From the entries, copy each line that includes "plate".

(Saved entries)
+---+
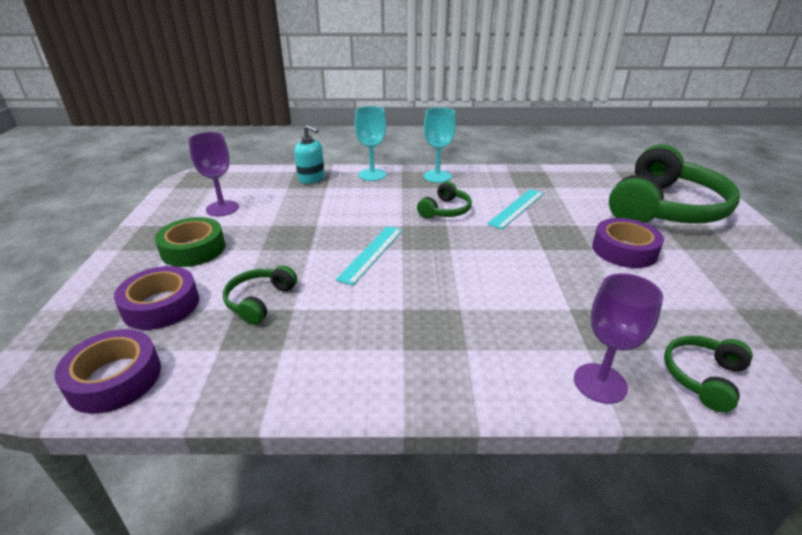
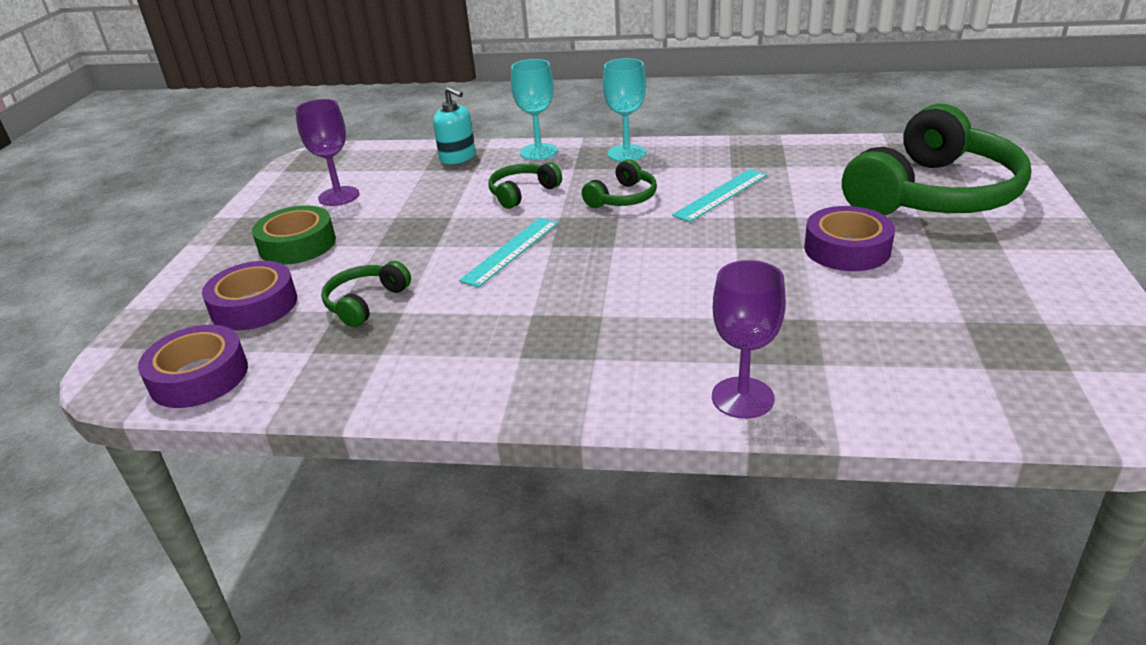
camera: 10 degrees right, 0 degrees up
(703, 377) = (876, 395): green headphones -> green headphones (522, 193)

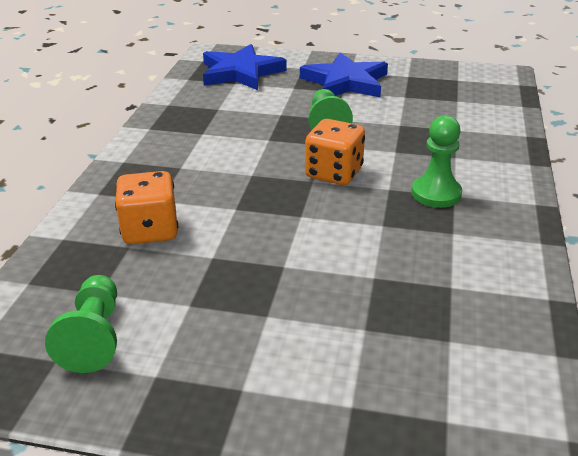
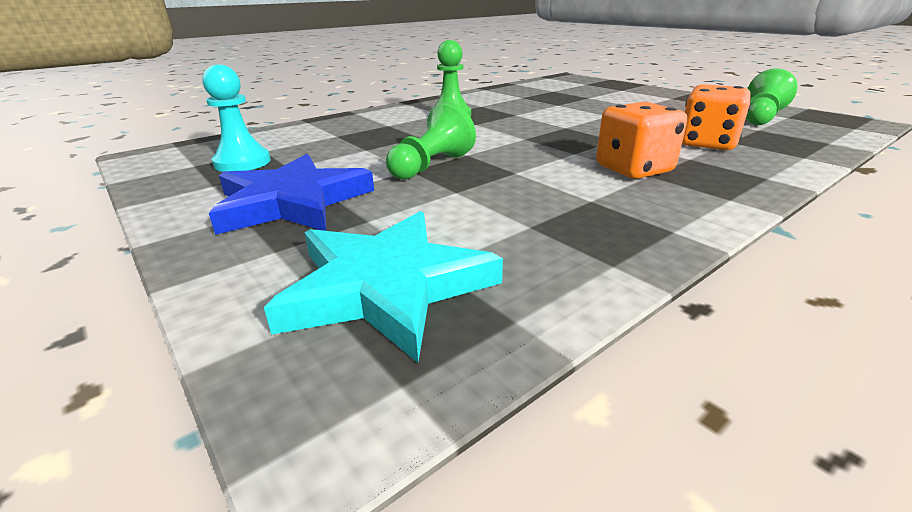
camera: 140 degrees left, 5 degrees down
(240, 72) = (387, 286): blue star -> turquoise star
(334, 173) = (499, 137): orange dice -> orange dice (633, 169)
(437, 89) = (242, 163): none -> turquoise pawn

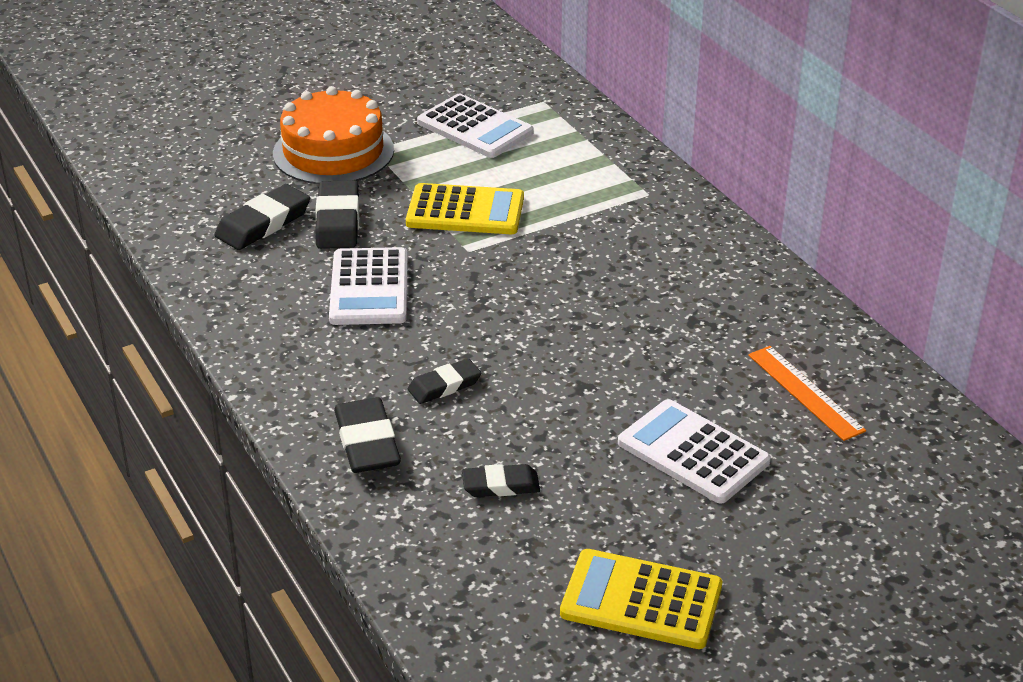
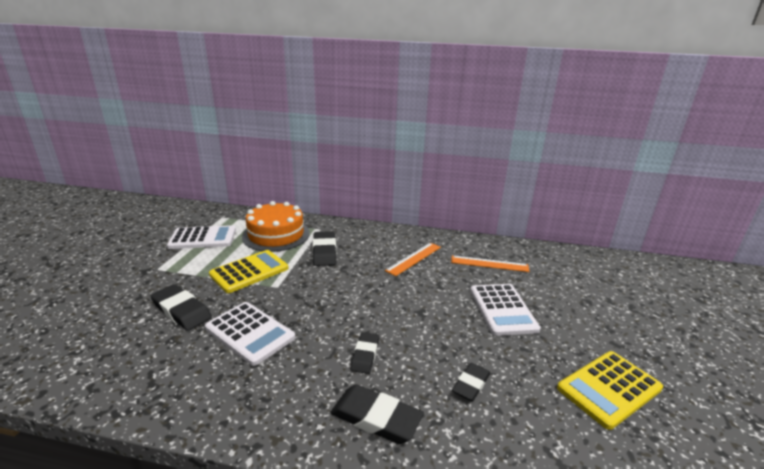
camera: 50 degrees left, 10 degrees down
(263, 223) = (130, 337): black eraser -> black eraser (324, 251)
(333, 152) = (132, 280): orange cake -> orange cake (276, 235)
(693, 452) = (502, 309): white calculator -> white calculator turned 90 degrees counterclockwise
(704, 317) = (414, 258): none -> orange ruler

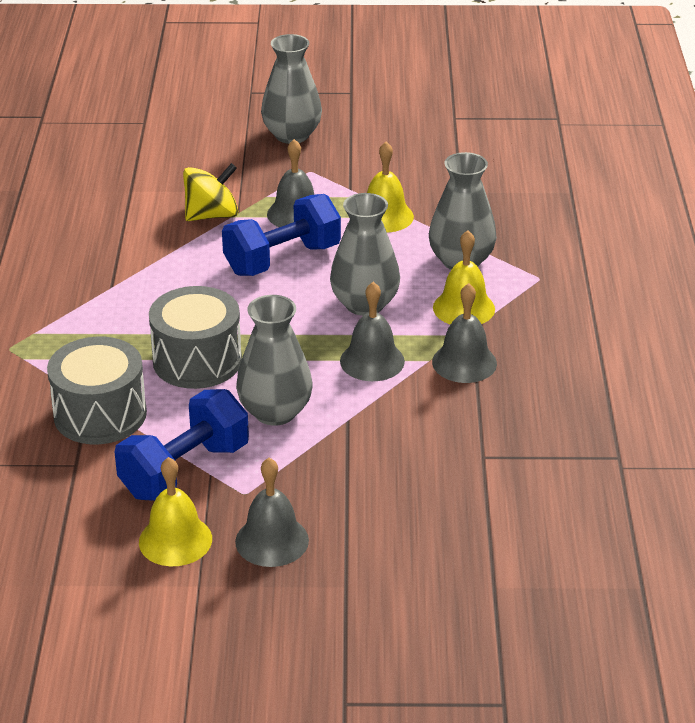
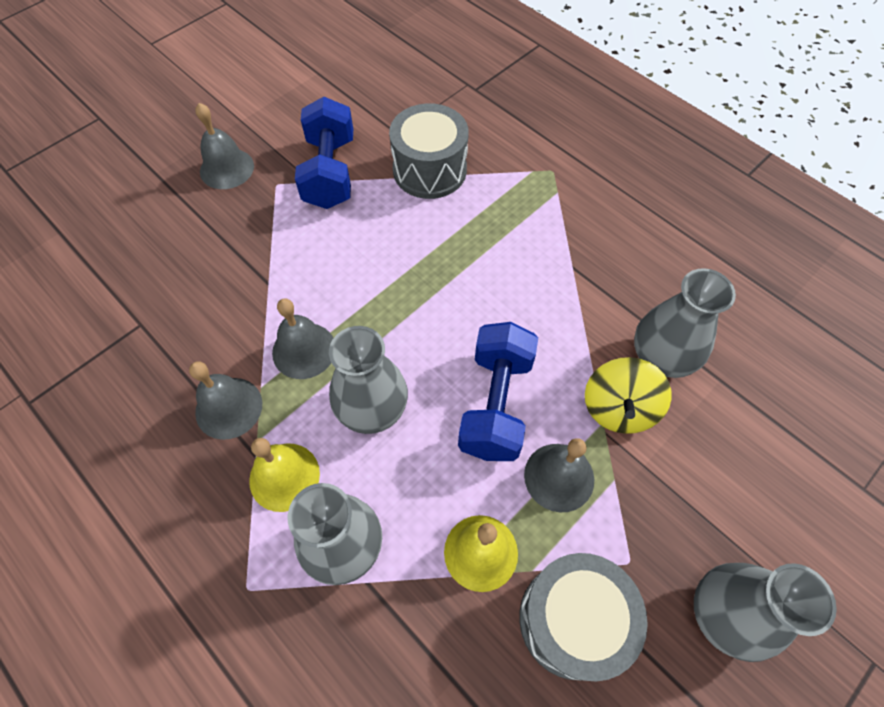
camera: 135 degrees right, 25 degrees up
(175, 540) = (283, 132): yellow bell -> none
(197, 360) = (426, 252): grey drum -> grey drum (572, 620)
(275, 412) = (324, 252): grey vase -> grey vase (662, 356)

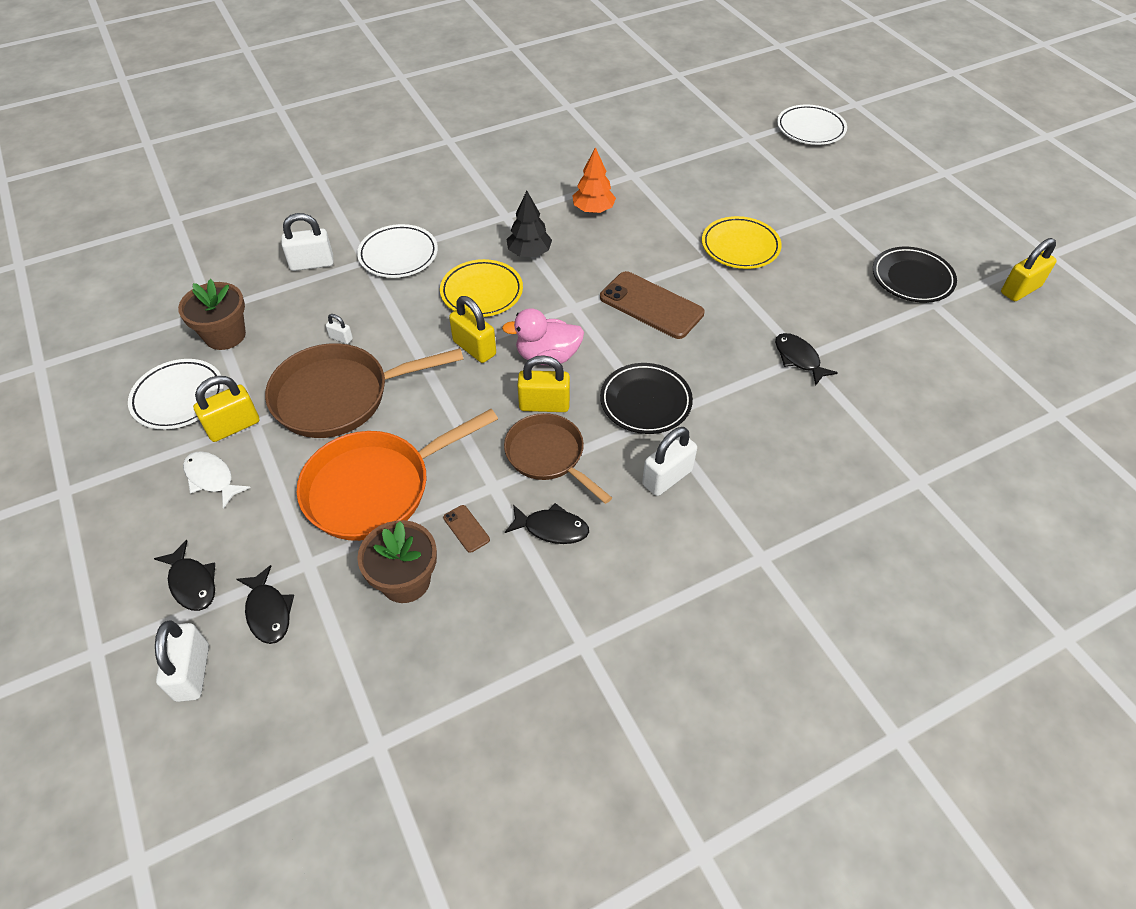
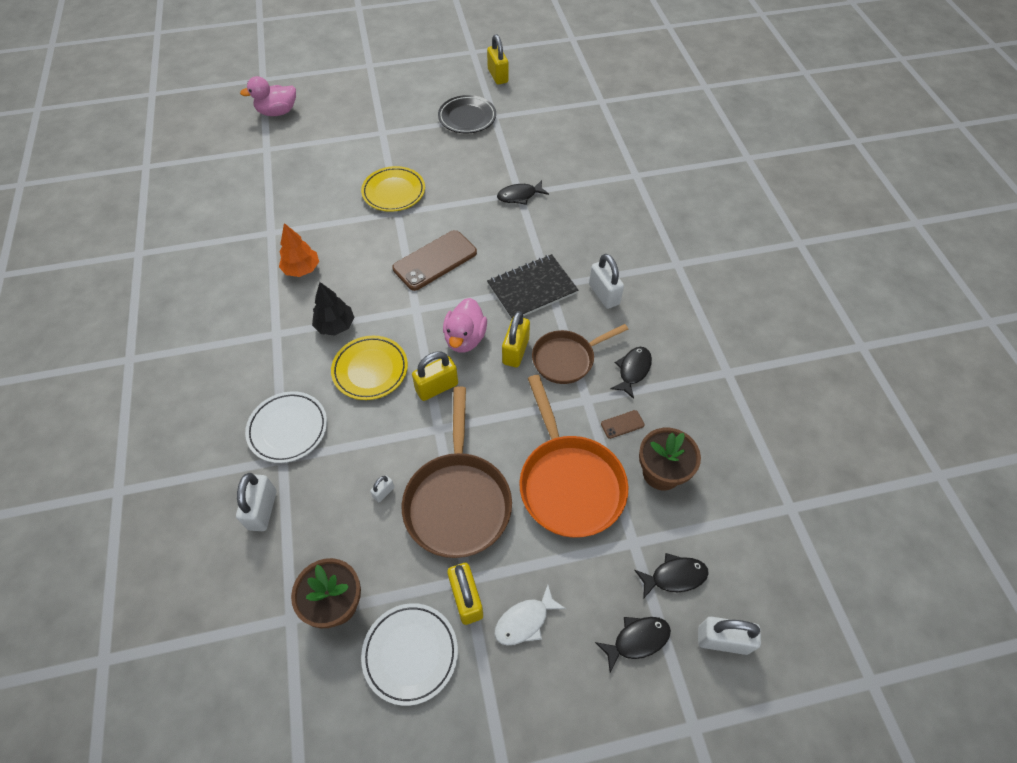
camera: 75 degrees left, 5 degrees up
(645, 402) = (532, 289): black plate -> black notebook
(810, 129) = (277, 112): white plate -> pink duck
+---+
- _ANSWER BELOW_
(645, 402) = (532, 289): black plate -> black notebook
(810, 129) = (277, 112): white plate -> pink duck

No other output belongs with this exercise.